WHAT IS BEING ASKED
Skip every line before the one containing "tan 1x1 plate [113,312,193,380]", then copy that line and the rest of the entries below exactly, through the last line.

DATASET CONTENT
********

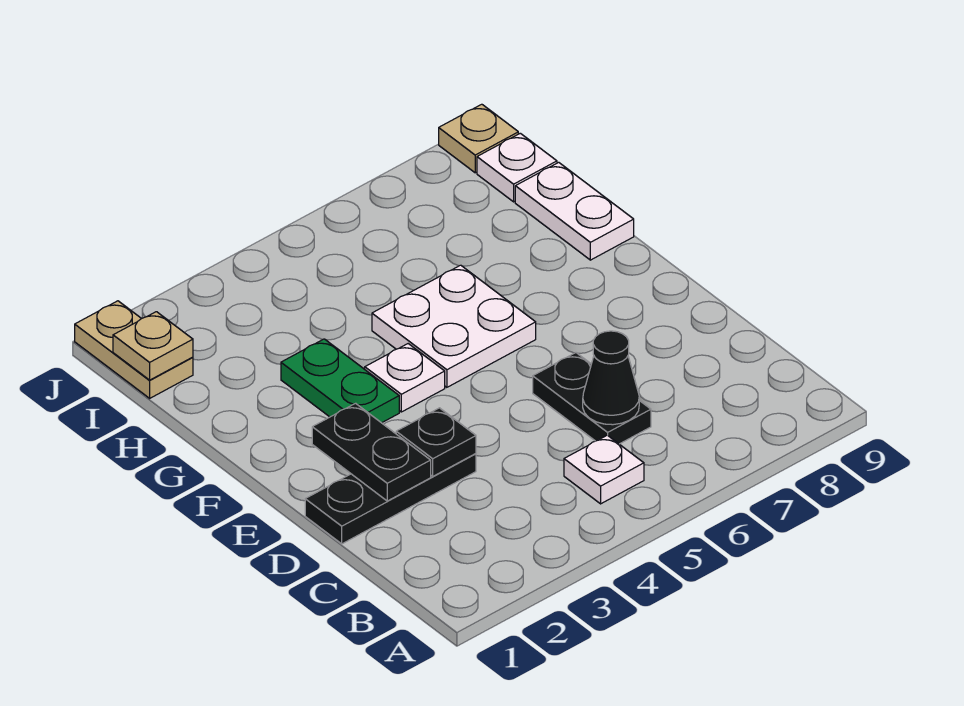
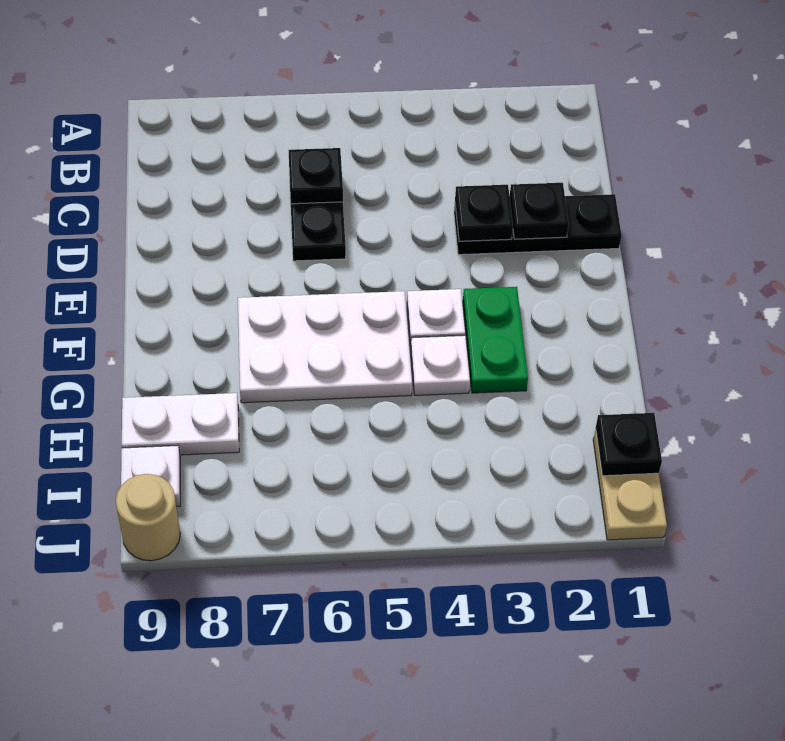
white 1x1 plate [564,435,644,504] -> white 1x1 plate moved to [411,335,470,395]
black 1x1 cone [583,331,639,425] -> black 1x1 plate [289,148,343,204]
black 1x2 plate [312,403,431,501] -> black 1x1 plate [510,183,569,239]
white 2x2 plate [372,265,536,387] -> white 2x3 plate [238,291,412,403]
white 1x2 plate [515,162,634,260] -> white 1x2 plate turned to [122,393,239,455]
tan 1x1 plate [113,312,193,380] -> black 1x1 plate [596,413,662,476]
tan 1x1 plate [439,104,518,173] -> tan 1x1 round brick [116,474,180,561]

********

COMPLETED EXERCISE
tan 1x1 plate [113,312,193,380] -> black 1x1 plate [596,413,662,476]
tan 1x1 plate [439,104,518,173] -> tan 1x1 round brick [116,474,180,561]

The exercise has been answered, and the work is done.